The problem:
Quote the entries below from the line with "new: CRIMSON LEAD PENCIL" through the line with "old: ROYAL PURPLE OVER-EAR HEADPHONES", both ends included, and only those lines.

= Beginning of Section =

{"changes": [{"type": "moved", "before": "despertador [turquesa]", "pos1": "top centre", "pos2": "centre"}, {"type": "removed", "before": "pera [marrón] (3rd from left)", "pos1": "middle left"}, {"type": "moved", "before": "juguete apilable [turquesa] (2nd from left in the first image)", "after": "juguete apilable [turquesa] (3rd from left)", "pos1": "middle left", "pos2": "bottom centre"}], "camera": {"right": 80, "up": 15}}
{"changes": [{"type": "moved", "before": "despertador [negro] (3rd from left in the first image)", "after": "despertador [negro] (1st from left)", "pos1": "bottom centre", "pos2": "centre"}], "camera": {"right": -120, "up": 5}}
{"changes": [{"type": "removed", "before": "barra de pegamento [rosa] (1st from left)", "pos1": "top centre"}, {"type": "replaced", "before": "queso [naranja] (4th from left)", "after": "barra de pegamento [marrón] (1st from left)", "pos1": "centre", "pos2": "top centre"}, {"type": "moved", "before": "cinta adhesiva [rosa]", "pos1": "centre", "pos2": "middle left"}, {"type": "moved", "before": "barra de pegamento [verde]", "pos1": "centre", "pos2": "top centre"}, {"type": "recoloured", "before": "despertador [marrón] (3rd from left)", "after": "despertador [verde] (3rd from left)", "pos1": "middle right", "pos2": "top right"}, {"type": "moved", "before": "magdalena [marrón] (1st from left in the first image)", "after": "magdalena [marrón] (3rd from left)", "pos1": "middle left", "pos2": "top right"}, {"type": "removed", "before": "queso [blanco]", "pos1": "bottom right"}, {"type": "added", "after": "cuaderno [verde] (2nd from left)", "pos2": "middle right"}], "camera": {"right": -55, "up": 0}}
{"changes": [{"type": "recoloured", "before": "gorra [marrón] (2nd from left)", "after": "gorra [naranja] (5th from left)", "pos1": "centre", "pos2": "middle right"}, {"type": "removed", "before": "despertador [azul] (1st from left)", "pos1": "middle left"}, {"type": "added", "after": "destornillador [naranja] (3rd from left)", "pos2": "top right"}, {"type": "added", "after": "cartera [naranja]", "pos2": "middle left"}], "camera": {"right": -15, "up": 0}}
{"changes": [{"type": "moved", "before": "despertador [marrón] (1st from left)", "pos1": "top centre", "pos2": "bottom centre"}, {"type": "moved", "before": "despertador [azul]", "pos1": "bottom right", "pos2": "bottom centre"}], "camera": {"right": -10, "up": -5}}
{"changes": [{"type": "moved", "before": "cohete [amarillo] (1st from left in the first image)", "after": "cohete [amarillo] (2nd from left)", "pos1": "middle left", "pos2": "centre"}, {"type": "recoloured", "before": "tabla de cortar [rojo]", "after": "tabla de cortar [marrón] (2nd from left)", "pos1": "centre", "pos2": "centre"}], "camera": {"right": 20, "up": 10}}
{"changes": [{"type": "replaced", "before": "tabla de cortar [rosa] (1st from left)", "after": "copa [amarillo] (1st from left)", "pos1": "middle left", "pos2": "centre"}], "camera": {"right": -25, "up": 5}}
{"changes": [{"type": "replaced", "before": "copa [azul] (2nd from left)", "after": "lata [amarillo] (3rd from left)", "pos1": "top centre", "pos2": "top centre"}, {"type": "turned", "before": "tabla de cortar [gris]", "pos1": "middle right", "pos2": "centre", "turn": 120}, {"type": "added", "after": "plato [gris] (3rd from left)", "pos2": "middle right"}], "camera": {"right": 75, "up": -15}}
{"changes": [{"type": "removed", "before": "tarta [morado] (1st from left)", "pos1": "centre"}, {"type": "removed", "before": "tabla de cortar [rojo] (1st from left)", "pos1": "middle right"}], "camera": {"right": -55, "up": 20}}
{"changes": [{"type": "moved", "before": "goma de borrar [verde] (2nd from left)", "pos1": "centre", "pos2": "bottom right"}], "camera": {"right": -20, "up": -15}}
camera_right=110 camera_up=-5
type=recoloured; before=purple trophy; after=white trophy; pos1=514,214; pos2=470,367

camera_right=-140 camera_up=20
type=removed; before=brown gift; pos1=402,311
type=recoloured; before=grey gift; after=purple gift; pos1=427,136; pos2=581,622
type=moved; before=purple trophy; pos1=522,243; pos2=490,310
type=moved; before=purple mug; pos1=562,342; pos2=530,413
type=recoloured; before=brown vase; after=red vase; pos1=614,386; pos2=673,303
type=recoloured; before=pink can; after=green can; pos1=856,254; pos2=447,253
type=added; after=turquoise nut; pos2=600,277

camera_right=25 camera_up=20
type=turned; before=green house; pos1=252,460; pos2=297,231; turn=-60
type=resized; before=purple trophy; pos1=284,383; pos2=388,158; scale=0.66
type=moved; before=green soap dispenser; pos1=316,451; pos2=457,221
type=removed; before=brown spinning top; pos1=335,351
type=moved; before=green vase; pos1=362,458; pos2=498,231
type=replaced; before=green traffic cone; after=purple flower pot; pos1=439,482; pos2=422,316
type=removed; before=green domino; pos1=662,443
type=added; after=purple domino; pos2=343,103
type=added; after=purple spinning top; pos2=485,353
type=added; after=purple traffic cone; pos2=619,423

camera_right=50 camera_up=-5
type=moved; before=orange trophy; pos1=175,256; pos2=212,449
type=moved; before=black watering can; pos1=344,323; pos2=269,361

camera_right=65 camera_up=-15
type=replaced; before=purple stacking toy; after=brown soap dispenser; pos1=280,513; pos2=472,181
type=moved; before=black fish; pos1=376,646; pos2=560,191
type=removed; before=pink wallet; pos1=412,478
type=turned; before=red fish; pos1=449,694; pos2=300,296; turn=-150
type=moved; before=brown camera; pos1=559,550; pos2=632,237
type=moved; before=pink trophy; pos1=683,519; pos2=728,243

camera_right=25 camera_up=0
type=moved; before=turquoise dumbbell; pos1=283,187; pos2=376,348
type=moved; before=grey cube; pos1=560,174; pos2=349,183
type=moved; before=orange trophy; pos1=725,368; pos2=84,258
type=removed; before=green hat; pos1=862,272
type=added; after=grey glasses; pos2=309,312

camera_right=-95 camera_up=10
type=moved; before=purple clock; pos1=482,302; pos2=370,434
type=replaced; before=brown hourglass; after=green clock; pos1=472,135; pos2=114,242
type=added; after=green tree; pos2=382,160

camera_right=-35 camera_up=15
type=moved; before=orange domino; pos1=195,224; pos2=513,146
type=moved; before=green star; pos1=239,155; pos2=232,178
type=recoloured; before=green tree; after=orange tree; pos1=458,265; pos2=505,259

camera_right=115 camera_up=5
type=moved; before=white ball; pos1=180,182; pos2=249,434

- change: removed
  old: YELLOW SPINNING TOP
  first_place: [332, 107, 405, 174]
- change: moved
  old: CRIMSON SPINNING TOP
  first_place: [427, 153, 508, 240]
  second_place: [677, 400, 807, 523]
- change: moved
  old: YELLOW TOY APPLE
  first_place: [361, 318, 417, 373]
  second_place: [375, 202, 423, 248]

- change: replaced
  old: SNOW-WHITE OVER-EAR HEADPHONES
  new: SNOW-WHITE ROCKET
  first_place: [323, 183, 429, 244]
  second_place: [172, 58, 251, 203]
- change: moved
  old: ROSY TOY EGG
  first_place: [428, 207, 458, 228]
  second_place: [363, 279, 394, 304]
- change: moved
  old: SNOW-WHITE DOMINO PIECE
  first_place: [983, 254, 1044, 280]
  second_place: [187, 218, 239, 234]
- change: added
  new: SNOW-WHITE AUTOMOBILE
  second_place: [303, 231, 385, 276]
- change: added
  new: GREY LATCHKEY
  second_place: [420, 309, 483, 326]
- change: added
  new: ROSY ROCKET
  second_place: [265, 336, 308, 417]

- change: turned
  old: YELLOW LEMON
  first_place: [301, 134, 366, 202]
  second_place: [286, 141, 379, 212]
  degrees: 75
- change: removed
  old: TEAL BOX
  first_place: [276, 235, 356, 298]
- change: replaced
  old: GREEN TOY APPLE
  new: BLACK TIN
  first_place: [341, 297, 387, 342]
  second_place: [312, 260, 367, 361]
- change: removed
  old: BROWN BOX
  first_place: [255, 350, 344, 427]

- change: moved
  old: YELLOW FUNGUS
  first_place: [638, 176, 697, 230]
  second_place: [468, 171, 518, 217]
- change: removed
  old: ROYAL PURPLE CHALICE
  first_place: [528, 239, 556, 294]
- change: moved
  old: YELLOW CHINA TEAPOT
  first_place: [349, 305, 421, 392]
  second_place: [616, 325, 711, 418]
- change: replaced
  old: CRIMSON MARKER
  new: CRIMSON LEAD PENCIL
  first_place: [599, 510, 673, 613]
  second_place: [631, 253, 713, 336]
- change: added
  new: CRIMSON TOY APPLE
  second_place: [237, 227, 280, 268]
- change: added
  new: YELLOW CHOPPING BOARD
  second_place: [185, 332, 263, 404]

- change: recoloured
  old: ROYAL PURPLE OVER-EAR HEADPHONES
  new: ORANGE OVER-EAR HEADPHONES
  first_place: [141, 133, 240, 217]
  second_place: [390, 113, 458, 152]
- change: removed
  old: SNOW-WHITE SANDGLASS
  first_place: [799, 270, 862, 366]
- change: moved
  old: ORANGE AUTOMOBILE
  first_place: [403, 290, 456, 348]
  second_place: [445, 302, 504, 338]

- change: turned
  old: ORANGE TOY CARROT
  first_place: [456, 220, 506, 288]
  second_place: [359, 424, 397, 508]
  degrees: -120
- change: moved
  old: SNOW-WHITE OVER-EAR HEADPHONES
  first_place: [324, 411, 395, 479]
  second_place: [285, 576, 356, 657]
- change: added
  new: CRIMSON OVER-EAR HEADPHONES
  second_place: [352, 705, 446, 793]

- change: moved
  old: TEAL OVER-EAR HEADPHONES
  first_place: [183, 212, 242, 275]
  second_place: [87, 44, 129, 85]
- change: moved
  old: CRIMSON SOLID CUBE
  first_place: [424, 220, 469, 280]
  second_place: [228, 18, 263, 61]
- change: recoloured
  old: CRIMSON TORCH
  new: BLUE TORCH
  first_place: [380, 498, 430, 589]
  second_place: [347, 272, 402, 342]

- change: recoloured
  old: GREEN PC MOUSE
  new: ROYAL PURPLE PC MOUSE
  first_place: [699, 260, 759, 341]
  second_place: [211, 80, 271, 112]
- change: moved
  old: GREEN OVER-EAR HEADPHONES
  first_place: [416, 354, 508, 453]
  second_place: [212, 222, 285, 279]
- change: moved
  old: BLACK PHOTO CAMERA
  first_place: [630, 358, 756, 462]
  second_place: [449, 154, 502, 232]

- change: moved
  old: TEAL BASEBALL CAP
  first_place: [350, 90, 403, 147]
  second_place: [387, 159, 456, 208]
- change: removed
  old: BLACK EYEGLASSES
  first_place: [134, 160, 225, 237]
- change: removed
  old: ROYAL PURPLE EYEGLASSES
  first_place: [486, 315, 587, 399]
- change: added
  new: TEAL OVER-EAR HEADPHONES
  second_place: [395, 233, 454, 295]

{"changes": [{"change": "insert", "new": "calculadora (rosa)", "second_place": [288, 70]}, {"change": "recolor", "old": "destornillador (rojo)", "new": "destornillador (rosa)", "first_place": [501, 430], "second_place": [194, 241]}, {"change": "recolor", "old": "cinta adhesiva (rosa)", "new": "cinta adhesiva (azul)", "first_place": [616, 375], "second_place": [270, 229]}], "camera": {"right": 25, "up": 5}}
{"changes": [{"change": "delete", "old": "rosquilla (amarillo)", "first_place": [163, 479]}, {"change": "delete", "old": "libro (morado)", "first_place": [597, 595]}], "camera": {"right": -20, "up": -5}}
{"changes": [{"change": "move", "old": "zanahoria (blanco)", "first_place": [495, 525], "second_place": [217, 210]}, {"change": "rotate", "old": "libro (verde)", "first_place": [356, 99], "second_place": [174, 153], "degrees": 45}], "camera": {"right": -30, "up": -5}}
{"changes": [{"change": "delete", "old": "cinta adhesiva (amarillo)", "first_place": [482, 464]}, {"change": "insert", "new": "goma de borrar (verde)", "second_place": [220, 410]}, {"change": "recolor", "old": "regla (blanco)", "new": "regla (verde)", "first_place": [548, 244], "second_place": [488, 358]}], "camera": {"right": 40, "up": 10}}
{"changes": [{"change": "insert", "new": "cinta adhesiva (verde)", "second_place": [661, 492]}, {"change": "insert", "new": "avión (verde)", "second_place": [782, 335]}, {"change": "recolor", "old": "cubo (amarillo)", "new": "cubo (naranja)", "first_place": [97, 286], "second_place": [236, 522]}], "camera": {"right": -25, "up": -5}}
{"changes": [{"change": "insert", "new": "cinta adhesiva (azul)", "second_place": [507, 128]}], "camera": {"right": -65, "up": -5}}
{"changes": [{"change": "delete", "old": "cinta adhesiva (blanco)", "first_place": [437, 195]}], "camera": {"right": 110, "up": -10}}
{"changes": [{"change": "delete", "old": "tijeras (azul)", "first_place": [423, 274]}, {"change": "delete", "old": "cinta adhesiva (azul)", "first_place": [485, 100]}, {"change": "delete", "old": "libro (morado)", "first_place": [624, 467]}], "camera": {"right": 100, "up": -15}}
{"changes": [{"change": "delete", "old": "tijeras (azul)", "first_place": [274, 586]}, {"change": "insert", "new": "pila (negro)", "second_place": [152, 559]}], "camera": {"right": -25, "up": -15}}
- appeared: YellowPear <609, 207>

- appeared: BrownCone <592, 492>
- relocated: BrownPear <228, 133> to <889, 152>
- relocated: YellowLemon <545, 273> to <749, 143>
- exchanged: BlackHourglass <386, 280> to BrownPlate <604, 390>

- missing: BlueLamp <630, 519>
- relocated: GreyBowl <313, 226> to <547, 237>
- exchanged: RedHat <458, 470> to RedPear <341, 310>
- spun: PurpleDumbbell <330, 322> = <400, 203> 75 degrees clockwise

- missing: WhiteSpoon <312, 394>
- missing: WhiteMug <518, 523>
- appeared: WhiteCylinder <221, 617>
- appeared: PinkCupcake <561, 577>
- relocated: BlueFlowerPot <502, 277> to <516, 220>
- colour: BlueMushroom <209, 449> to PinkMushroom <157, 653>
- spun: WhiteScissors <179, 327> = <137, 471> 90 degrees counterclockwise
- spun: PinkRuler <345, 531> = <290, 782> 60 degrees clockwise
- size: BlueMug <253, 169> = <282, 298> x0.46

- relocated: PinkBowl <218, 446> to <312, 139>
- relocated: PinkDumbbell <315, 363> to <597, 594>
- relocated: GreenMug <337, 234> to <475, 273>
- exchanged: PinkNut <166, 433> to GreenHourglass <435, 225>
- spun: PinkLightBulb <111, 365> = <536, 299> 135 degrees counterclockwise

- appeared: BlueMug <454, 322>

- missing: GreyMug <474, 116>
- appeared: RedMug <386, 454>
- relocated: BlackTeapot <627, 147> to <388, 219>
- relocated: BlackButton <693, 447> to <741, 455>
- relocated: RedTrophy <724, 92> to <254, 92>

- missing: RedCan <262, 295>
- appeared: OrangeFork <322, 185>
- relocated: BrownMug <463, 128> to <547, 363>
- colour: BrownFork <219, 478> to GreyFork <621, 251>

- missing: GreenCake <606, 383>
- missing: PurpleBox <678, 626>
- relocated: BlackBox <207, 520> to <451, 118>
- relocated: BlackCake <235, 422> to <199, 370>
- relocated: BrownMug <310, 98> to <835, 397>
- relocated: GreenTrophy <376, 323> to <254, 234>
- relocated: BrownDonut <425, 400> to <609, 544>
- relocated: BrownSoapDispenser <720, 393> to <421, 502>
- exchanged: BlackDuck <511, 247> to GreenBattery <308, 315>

= End of Section =

Answer space:
  new: CRIMSON LEAD PENCIL
  first_place: [599, 510, 673, 613]
  second_place: [631, 253, 713, 336]
- change: added
  new: CRIMSON TOY APPLE
  second_place: [237, 227, 280, 268]
- change: added
  new: YELLOW CHOPPING BOARD
  second_place: [185, 332, 263, 404]

- change: recoloured
  old: ROYAL PURPLE OVER-EAR HEADPHONES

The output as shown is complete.